**PROBLEM**
Go through the records below and set each one down exactly, leaving out any pictures.

**DATA FOR THE TASK**

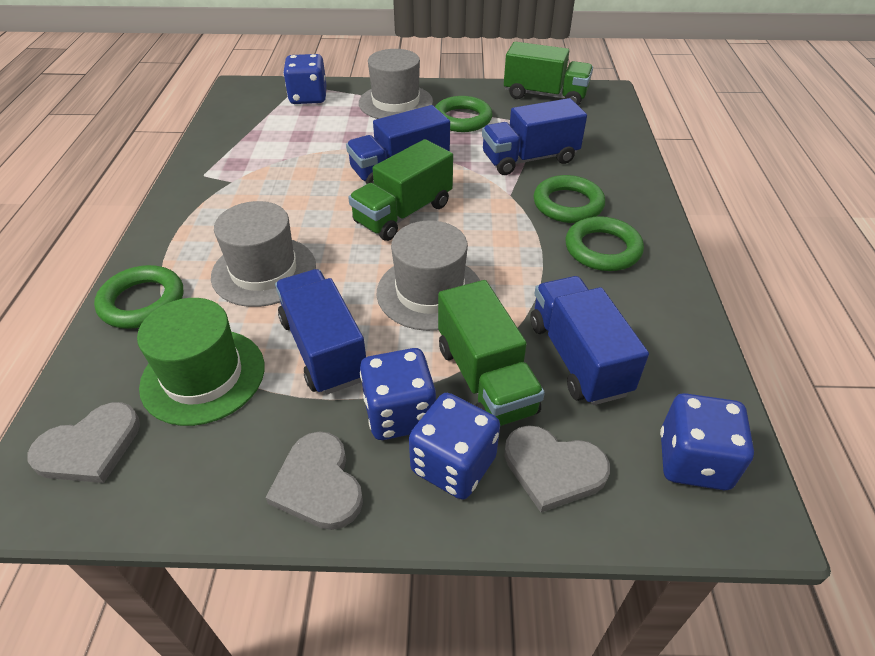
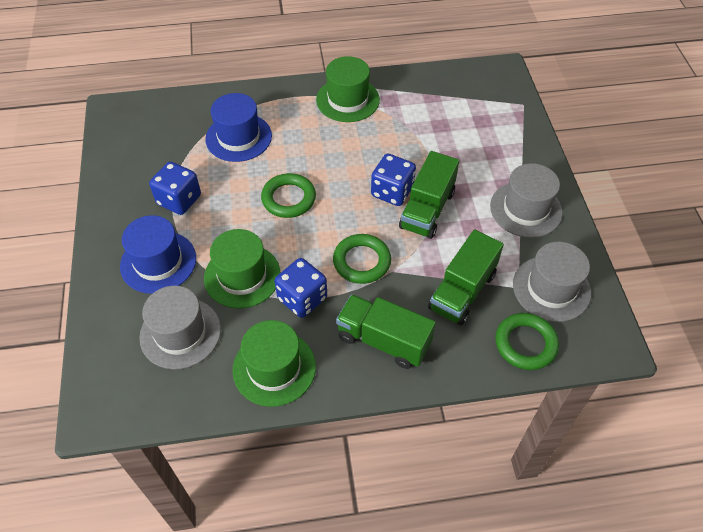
blue dice: 4 -> 3
blue hat: 0 -> 2
blue truck: 4 -> 0
green hat: 1 -> 3
green ring: 4 -> 3
grey heart: 3 -> 0

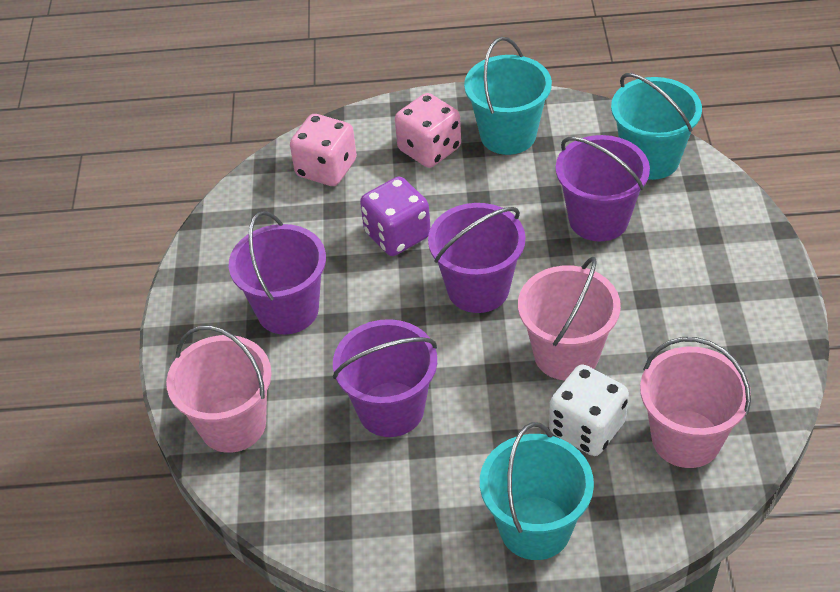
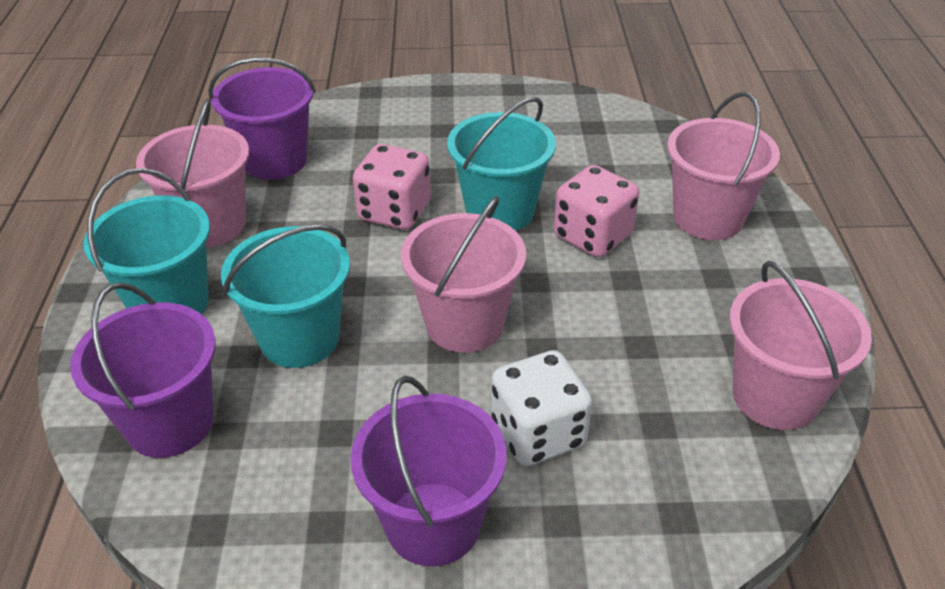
pink bucket: 3 -> 4
purple bucket: 4 -> 3
purple dice: 1 -> 0

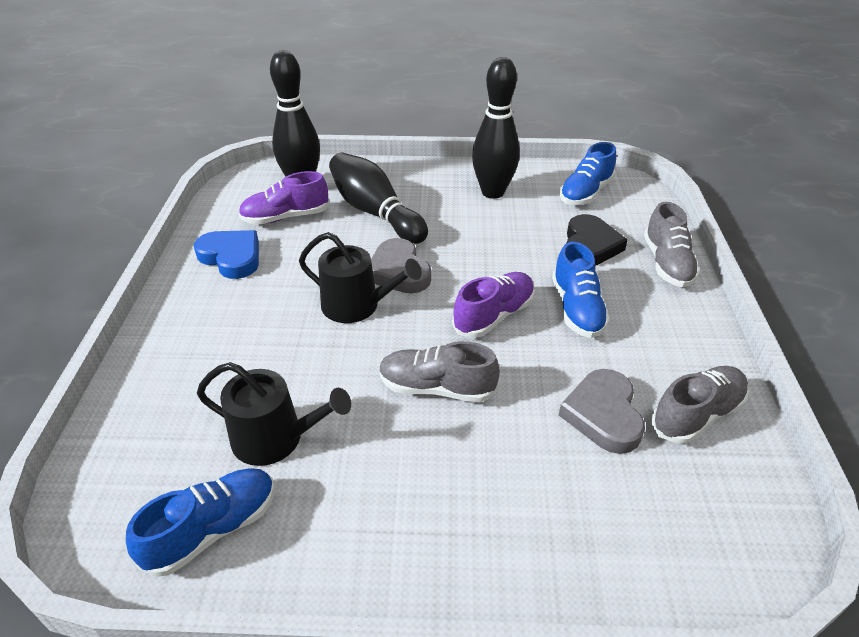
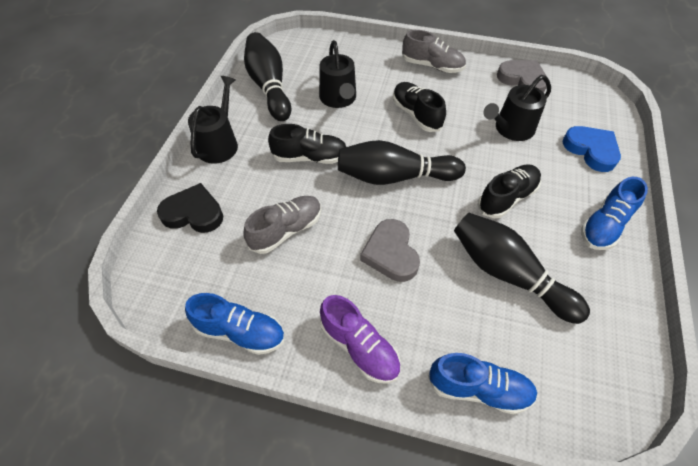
black shoe: 0 -> 3
black watering can: 2 -> 3
grey shoe: 3 -> 2
purple shoe: 2 -> 1

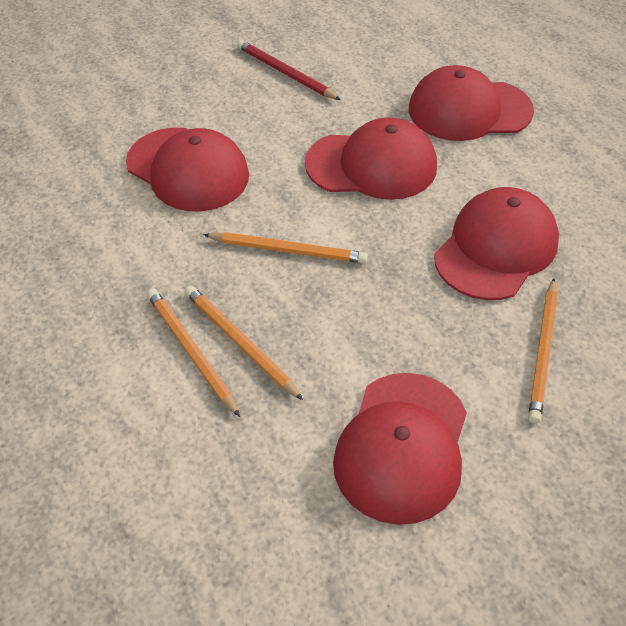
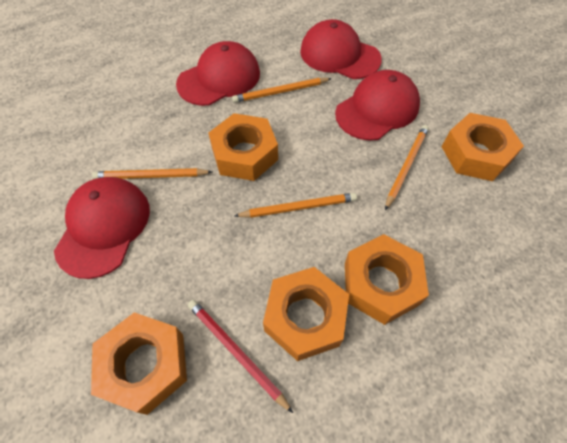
orange nut: 0 -> 5
red cap: 5 -> 4

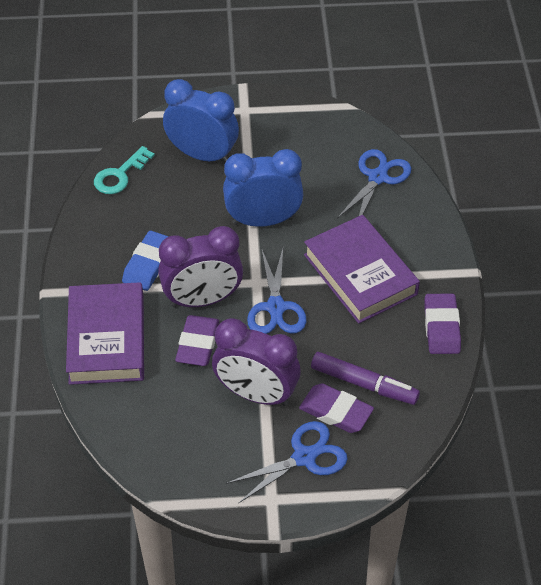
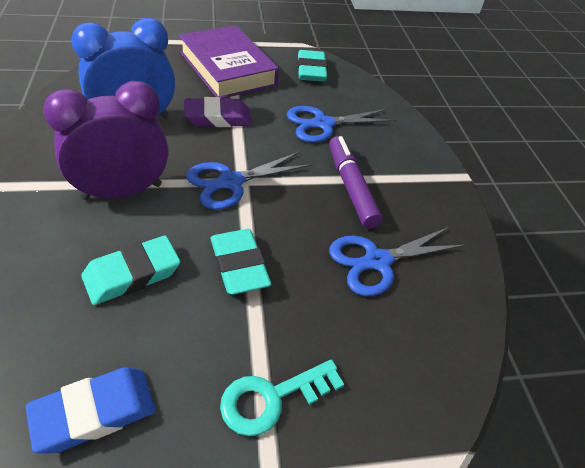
blue clock: 2 -> 1
purple book: 2 -> 1
purple clock: 2 -> 1
purple eraser: 3 -> 1
turquoise eraser: 0 -> 3

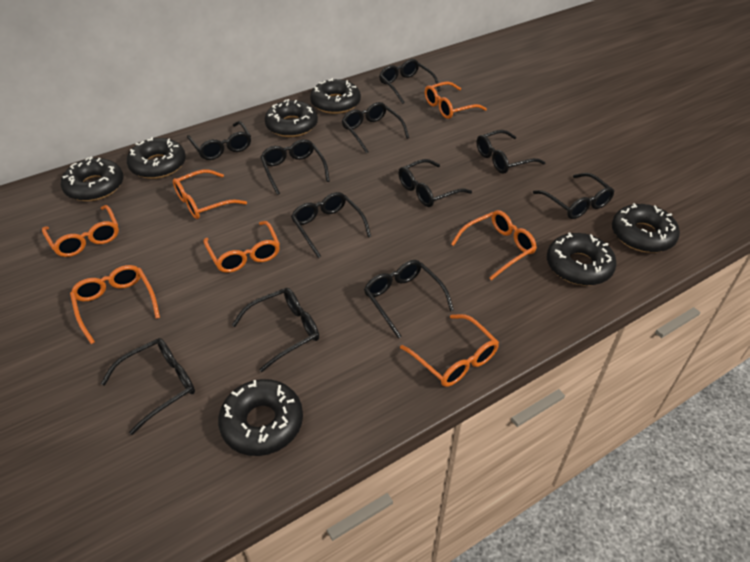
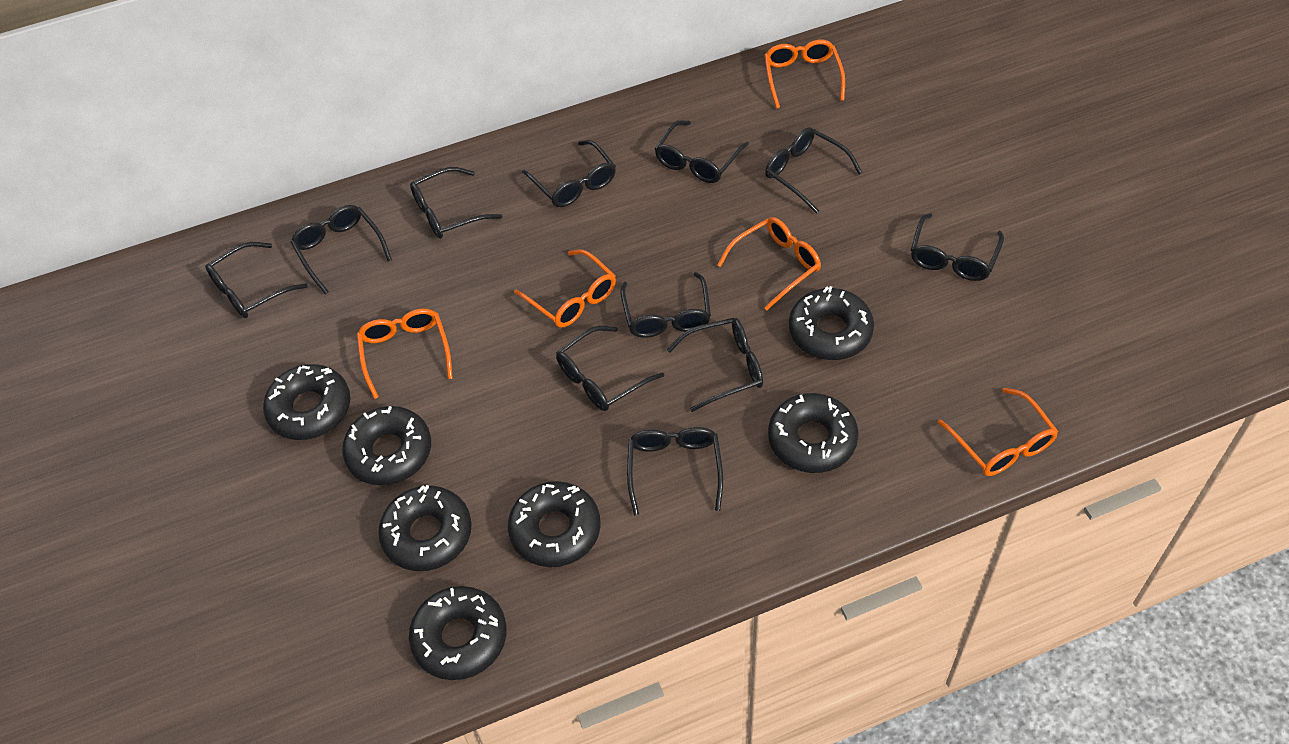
orange glasses: 7 -> 5

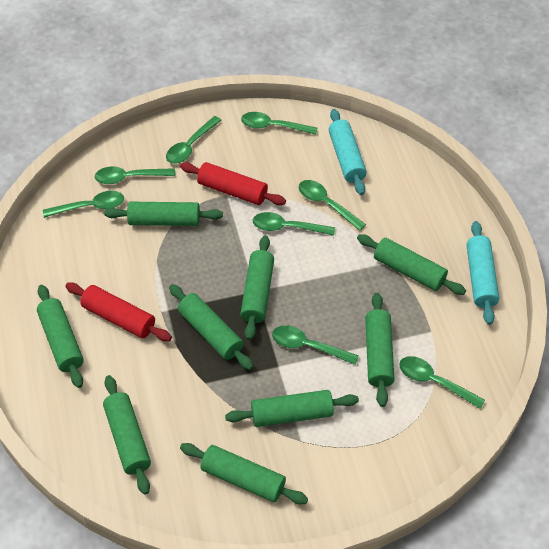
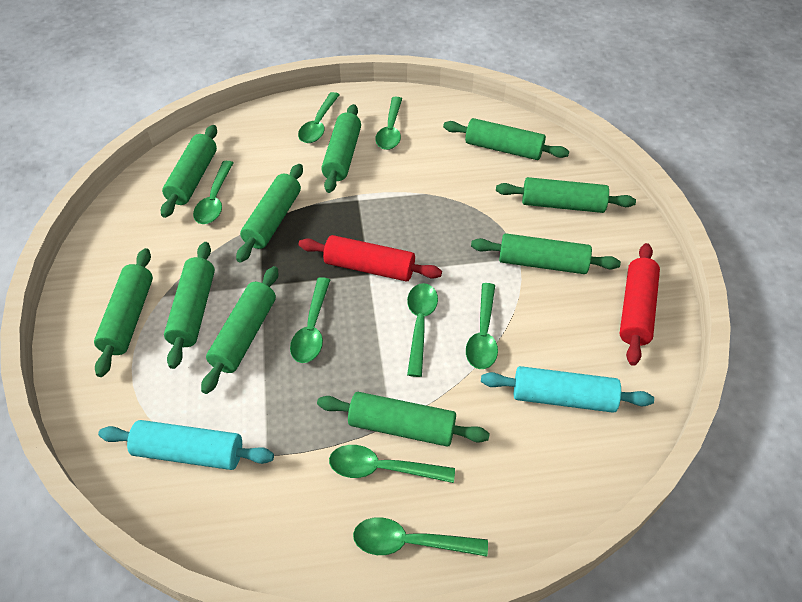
green rolling pin: 9 -> 10

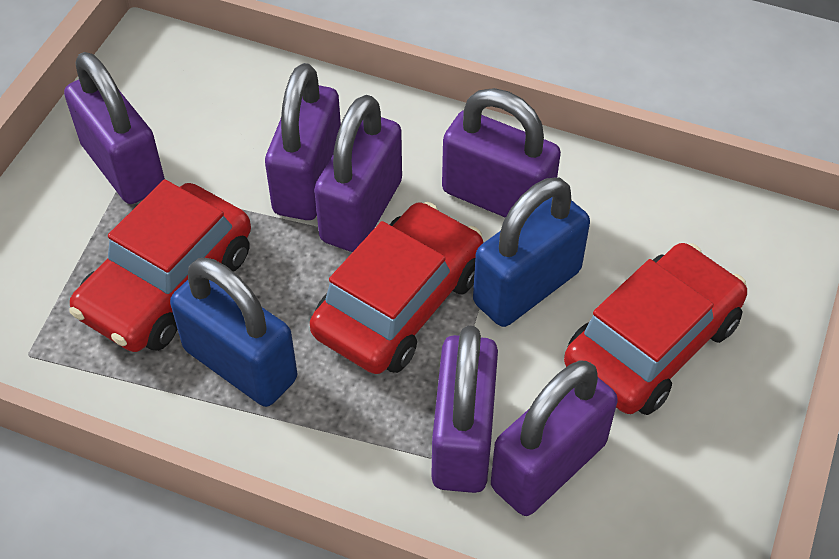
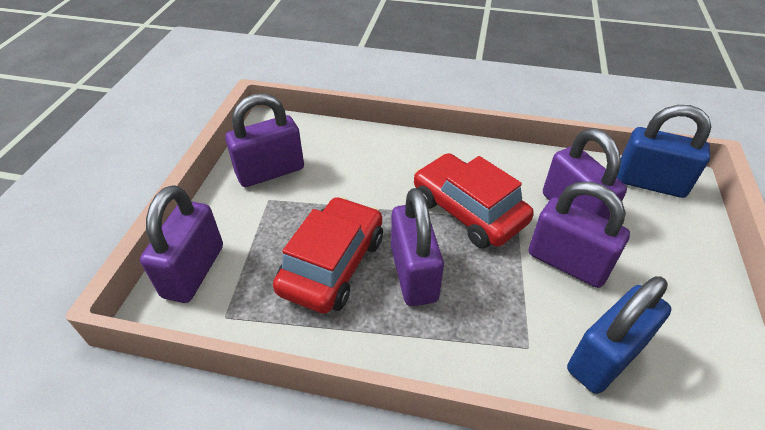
purple padlock: 6 -> 5
red car: 3 -> 2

**EXERCISE SOLUTION**
blue dice: 4 -> 3
blue hat: 0 -> 2
blue truck: 4 -> 0
green hat: 1 -> 3
green ring: 4 -> 3
grey heart: 3 -> 0

pink bucket: 3 -> 4
purple bucket: 4 -> 3
purple dice: 1 -> 0

black shoe: 0 -> 3
black watering can: 2 -> 3
grey shoe: 3 -> 2
purple shoe: 2 -> 1

orange nut: 0 -> 5
red cap: 5 -> 4

blue clock: 2 -> 1
purple book: 2 -> 1
purple clock: 2 -> 1
purple eraser: 3 -> 1
turquoise eraser: 0 -> 3

orange glasses: 7 -> 5

green rolling pin: 9 -> 10

purple padlock: 6 -> 5
red car: 3 -> 2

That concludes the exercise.